Task objective >>
Images are to be dropped, and the rest of the data reproduced exactly.

Stored data >>
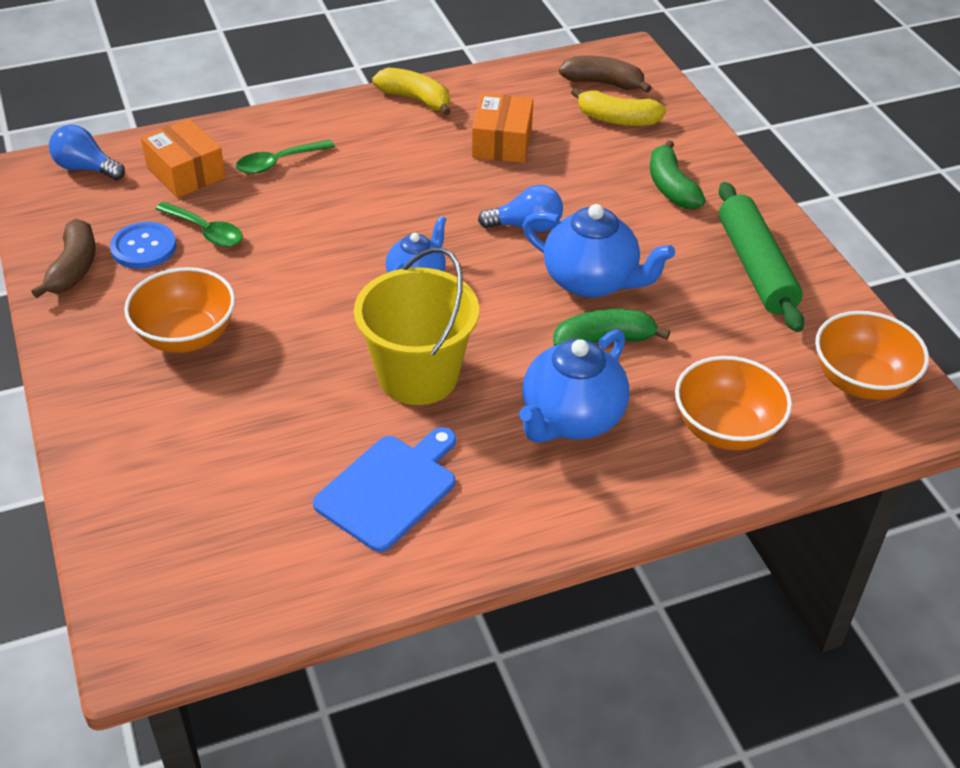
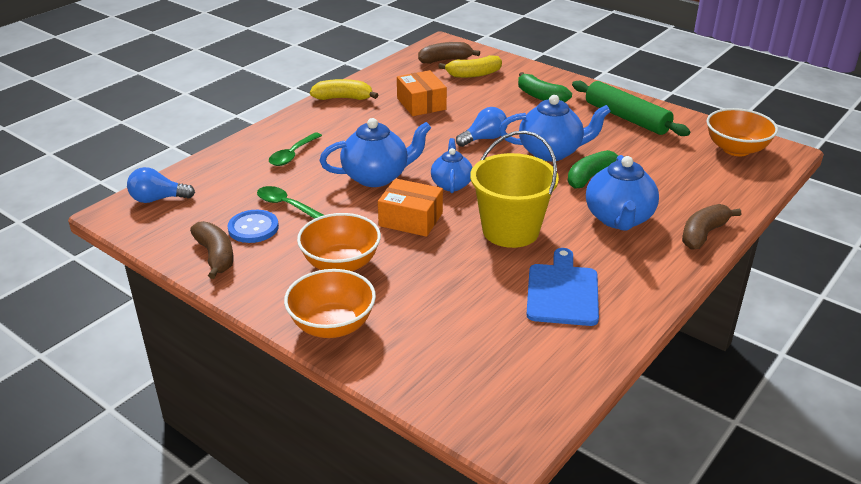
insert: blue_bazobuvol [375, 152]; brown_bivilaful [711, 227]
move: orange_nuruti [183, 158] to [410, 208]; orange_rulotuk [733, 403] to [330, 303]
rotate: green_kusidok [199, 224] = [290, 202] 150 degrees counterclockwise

Response to the task >>
insert: blue_bazobuvol [375, 152]; brown_bivilaful [711, 227]
move: orange_nuruti [183, 158] to [410, 208]; orange_rulotuk [733, 403] to [330, 303]
rotate: green_kusidok [199, 224] = [290, 202] 150 degrees counterclockwise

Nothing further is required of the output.